■ MATERIAL FOR THIS TASK
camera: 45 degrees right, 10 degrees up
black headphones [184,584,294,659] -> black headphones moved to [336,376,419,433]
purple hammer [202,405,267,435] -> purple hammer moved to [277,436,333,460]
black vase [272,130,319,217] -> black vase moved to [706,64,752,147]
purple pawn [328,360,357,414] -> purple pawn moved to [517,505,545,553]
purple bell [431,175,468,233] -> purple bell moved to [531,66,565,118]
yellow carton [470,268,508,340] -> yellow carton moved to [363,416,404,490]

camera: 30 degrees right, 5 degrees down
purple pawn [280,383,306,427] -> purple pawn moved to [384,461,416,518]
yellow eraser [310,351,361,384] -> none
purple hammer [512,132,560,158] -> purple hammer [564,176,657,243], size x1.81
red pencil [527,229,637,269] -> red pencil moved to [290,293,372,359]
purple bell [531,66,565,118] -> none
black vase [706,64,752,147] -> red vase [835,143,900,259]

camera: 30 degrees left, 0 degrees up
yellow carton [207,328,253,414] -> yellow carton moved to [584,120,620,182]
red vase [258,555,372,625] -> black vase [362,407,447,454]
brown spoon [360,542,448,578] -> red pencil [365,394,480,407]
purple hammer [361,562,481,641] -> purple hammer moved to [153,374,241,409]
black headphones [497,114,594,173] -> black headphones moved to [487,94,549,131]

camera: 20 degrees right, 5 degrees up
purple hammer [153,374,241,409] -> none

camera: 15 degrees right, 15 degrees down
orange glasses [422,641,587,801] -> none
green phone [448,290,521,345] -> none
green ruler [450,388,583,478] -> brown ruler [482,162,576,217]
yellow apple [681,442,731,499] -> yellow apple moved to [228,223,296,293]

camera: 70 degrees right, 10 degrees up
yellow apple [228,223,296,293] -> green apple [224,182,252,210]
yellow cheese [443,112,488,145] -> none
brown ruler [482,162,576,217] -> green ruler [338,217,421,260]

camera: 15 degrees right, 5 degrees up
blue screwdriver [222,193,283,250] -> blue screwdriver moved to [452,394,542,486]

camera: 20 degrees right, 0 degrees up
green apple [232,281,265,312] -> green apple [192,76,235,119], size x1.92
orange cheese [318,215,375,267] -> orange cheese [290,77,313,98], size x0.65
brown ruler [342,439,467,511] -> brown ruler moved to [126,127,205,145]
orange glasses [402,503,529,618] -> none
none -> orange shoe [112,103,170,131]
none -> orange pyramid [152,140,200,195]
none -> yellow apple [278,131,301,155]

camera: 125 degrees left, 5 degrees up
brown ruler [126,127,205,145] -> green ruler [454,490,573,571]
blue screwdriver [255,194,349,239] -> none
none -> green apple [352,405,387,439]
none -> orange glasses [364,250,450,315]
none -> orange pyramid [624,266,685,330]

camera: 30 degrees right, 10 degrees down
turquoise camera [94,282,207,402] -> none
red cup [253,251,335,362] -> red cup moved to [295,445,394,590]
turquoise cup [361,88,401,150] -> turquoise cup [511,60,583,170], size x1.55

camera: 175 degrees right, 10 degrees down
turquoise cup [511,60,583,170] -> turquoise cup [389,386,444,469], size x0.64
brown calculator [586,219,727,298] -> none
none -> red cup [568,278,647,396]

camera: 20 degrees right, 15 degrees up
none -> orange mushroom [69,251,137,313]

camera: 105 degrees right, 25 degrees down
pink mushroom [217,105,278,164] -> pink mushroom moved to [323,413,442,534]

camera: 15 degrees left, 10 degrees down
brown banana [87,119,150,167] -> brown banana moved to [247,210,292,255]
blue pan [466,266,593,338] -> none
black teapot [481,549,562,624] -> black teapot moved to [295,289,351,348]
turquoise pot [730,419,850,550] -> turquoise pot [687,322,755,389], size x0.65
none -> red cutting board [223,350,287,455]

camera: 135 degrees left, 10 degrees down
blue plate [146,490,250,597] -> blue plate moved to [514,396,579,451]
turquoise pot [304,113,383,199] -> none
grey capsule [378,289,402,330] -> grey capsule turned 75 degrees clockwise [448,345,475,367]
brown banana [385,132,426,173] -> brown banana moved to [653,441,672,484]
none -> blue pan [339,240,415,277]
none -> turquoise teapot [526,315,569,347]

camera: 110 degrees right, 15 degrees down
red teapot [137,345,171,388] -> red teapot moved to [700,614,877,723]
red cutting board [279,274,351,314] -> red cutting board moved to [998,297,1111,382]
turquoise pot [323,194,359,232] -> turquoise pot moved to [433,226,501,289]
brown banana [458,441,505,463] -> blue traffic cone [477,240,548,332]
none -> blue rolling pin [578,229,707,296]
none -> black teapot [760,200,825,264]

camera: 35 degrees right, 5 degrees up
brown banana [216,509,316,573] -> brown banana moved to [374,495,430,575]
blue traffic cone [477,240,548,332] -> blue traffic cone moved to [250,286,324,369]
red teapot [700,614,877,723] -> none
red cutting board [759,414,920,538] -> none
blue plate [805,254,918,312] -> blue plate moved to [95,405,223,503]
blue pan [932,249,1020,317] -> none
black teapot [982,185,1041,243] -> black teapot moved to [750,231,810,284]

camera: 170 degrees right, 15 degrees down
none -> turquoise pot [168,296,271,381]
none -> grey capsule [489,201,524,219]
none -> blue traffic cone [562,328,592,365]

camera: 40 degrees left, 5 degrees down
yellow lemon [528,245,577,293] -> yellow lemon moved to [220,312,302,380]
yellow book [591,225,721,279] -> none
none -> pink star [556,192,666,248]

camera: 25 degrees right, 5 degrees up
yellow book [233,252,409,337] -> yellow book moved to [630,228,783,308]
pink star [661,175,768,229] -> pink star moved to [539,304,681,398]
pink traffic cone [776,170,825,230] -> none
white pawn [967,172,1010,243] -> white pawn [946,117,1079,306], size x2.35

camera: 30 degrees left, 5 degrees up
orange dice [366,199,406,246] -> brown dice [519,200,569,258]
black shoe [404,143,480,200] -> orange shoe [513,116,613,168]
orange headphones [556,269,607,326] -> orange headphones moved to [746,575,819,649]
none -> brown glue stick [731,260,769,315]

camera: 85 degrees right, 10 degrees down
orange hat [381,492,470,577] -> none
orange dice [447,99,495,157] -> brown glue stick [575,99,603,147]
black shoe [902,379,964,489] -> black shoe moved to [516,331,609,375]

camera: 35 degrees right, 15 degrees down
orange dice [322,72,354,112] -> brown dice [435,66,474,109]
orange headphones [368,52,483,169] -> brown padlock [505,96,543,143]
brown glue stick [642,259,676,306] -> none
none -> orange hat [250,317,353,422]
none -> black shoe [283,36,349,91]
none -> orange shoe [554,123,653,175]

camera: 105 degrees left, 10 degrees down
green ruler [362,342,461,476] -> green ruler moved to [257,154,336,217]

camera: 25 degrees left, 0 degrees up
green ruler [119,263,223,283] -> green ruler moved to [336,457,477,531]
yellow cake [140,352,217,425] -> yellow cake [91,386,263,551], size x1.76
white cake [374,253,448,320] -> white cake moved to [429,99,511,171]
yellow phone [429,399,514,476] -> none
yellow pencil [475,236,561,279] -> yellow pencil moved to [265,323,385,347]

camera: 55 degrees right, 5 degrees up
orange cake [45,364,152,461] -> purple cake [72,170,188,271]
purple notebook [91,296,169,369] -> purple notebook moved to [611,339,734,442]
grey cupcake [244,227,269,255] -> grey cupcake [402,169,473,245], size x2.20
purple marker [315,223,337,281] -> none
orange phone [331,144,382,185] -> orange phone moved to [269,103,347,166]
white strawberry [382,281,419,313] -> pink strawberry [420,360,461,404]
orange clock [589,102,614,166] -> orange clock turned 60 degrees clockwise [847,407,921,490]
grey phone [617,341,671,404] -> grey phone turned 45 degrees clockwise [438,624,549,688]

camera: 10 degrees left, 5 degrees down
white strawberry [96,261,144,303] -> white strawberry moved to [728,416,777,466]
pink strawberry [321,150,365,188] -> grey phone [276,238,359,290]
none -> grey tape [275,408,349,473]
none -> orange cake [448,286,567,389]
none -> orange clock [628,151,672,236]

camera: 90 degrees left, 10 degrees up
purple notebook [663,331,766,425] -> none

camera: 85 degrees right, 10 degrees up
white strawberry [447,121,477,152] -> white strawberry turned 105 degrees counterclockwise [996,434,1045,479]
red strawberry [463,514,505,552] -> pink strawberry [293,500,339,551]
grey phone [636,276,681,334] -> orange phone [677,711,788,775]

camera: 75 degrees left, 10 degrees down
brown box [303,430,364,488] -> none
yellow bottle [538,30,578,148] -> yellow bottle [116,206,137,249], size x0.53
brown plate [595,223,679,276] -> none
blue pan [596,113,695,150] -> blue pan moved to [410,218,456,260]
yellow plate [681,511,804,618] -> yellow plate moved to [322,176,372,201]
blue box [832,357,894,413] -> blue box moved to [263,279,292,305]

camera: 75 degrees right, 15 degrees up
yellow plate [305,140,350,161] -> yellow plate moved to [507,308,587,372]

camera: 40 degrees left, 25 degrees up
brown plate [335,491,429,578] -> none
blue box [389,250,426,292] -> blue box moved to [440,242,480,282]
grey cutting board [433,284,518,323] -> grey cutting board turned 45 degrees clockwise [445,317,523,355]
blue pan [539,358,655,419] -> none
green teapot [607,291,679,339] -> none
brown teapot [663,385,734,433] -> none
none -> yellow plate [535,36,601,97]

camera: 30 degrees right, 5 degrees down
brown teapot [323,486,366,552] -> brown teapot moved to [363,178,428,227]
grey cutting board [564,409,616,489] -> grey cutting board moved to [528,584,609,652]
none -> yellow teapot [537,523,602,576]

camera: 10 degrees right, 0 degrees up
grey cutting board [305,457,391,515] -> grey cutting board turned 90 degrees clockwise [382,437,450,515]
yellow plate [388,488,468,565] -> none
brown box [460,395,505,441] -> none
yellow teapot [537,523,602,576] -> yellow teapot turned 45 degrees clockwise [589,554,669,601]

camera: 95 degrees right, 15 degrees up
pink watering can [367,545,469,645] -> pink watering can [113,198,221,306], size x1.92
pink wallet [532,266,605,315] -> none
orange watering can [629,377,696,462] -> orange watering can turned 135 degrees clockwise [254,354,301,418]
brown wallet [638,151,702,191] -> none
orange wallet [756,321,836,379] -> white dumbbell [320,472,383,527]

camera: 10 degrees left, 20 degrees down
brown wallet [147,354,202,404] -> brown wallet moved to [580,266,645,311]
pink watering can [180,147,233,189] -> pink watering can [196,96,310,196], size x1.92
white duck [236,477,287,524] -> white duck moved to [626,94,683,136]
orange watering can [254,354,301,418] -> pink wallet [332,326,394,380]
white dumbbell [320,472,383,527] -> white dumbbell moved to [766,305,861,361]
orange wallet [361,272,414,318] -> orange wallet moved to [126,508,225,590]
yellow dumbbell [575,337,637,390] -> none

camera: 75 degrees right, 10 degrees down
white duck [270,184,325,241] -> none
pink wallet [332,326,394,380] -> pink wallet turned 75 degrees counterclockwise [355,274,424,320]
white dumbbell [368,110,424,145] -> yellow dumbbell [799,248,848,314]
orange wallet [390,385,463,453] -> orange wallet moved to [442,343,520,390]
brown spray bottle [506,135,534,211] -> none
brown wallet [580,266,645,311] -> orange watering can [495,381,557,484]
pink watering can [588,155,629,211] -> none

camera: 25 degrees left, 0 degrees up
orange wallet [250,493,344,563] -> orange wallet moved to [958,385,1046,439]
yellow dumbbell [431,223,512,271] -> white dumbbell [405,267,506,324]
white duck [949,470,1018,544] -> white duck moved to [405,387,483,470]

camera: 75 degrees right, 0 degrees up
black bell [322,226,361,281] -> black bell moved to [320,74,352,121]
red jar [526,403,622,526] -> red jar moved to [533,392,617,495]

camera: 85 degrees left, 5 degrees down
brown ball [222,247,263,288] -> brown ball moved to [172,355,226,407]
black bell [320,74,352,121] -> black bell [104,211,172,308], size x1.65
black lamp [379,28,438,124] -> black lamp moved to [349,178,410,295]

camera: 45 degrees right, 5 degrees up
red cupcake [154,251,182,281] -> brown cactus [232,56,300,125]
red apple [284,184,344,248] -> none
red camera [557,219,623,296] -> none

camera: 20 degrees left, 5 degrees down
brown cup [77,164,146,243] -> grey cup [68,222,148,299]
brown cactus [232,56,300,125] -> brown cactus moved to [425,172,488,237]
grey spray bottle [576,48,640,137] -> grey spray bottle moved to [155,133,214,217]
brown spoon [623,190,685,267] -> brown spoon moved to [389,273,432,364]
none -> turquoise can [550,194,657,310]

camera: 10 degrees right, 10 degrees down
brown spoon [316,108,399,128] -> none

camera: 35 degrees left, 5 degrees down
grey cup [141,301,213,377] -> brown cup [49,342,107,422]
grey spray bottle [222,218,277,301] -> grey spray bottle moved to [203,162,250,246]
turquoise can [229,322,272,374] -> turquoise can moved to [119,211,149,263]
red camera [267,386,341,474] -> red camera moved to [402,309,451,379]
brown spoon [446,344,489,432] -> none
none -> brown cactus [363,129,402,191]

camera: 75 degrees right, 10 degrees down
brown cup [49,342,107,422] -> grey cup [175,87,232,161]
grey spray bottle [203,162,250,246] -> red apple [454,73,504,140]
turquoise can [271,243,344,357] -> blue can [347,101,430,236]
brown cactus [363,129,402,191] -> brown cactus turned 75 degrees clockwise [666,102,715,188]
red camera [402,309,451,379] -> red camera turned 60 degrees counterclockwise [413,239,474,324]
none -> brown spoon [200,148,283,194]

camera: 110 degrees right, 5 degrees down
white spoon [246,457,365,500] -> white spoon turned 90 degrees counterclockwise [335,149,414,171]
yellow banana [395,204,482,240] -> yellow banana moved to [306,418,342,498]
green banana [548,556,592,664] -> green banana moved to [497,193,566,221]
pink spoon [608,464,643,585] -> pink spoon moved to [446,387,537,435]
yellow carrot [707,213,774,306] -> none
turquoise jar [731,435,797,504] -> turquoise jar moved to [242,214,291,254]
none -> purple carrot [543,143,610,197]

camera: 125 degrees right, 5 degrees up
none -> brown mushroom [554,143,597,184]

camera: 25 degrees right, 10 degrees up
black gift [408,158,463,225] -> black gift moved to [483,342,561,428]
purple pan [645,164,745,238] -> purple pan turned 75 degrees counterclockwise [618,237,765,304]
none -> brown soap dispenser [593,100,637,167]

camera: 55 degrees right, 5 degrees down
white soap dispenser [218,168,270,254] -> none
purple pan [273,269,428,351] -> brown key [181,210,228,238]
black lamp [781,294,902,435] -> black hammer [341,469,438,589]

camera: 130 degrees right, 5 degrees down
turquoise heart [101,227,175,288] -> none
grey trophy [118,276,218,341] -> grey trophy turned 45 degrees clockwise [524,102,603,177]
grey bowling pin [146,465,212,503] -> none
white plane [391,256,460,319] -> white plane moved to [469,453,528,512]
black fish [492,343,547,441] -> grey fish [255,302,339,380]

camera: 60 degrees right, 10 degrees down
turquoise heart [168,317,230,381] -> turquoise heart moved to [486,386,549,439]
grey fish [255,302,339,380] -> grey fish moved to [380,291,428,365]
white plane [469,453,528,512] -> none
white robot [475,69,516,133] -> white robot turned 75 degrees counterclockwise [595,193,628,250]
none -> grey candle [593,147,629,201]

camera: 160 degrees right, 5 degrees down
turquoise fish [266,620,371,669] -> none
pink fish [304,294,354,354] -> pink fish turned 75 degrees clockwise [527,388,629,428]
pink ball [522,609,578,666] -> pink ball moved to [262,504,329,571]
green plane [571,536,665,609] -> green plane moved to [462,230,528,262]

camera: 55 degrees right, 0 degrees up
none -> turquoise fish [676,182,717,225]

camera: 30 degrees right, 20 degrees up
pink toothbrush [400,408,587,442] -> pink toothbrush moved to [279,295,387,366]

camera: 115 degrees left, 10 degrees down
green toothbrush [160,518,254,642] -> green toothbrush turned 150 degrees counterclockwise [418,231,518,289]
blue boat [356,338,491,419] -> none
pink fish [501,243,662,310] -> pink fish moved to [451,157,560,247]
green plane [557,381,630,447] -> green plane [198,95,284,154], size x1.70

■ WORK REQUIRED
Filter the records for the word "strawberry" and show every line that has it.

■ SOLUTION FOR THIS TASK
white strawberry [382,281,419,313] -> pink strawberry [420,360,461,404]
white strawberry [96,261,144,303] -> white strawberry moved to [728,416,777,466]
pink strawberry [321,150,365,188] -> grey phone [276,238,359,290]
white strawberry [447,121,477,152] -> white strawberry turned 105 degrees counterclockwise [996,434,1045,479]
red strawberry [463,514,505,552] -> pink strawberry [293,500,339,551]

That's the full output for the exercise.